*Job:* From the first line below to the last, reproduce the material exactly and leave out the images.

Start of Material to process

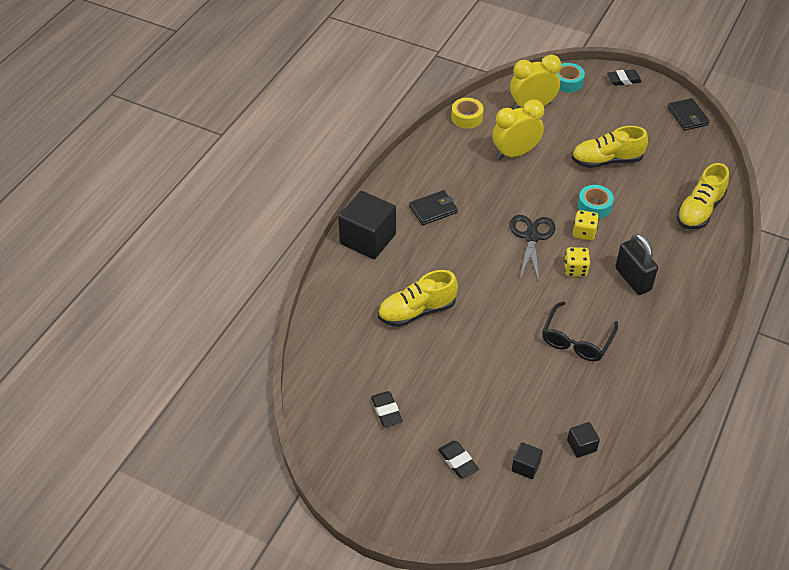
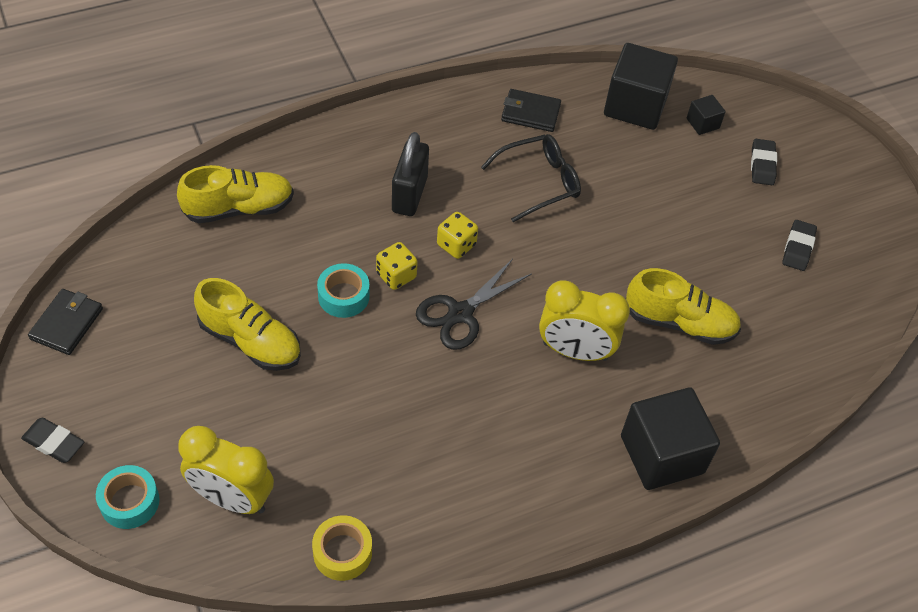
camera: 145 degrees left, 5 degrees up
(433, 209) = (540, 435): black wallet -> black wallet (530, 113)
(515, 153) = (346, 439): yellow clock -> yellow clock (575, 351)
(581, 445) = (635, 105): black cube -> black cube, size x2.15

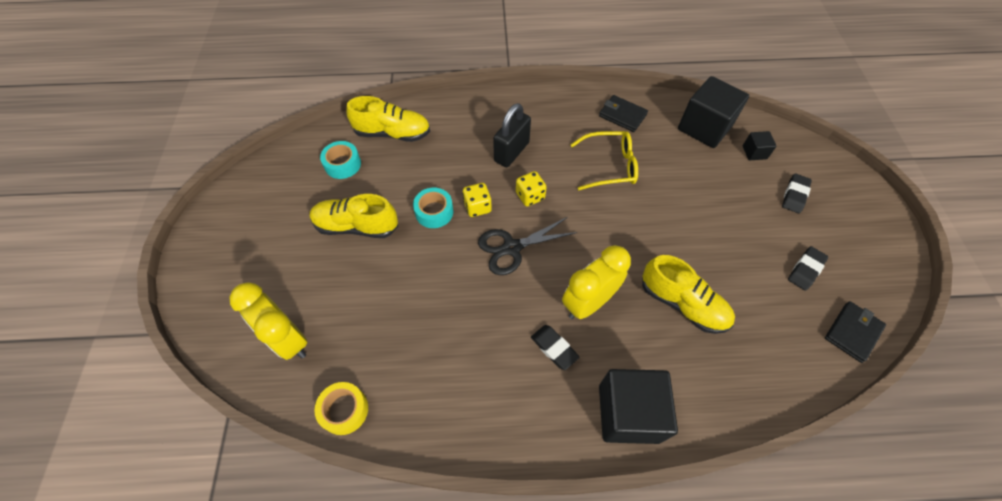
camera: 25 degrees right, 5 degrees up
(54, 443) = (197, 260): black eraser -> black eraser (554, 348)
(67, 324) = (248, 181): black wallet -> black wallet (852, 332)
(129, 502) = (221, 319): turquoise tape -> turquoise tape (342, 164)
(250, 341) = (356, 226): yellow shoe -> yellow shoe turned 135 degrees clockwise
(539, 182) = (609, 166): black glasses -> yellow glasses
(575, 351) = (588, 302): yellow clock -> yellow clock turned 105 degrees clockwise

End of Material to process

*Response to this exercise:*
camera: 145 degrees left, 5 degrees up
(433, 209) = (540, 435): black wallet -> black wallet (530, 113)
(515, 153) = (346, 439): yellow clock -> yellow clock (575, 351)
(581, 445) = (635, 105): black cube -> black cube, size x2.15

camera: 25 degrees right, 5 degrees up
(54, 443) = (197, 260): black eraser -> black eraser (554, 348)
(67, 324) = (248, 181): black wallet -> black wallet (852, 332)
(129, 502) = (221, 319): turquoise tape -> turquoise tape (342, 164)
(250, 341) = (356, 226): yellow shoe -> yellow shoe turned 135 degrees clockwise
(539, 182) = (609, 166): black glasses -> yellow glasses
(575, 351) = (588, 302): yellow clock -> yellow clock turned 105 degrees clockwise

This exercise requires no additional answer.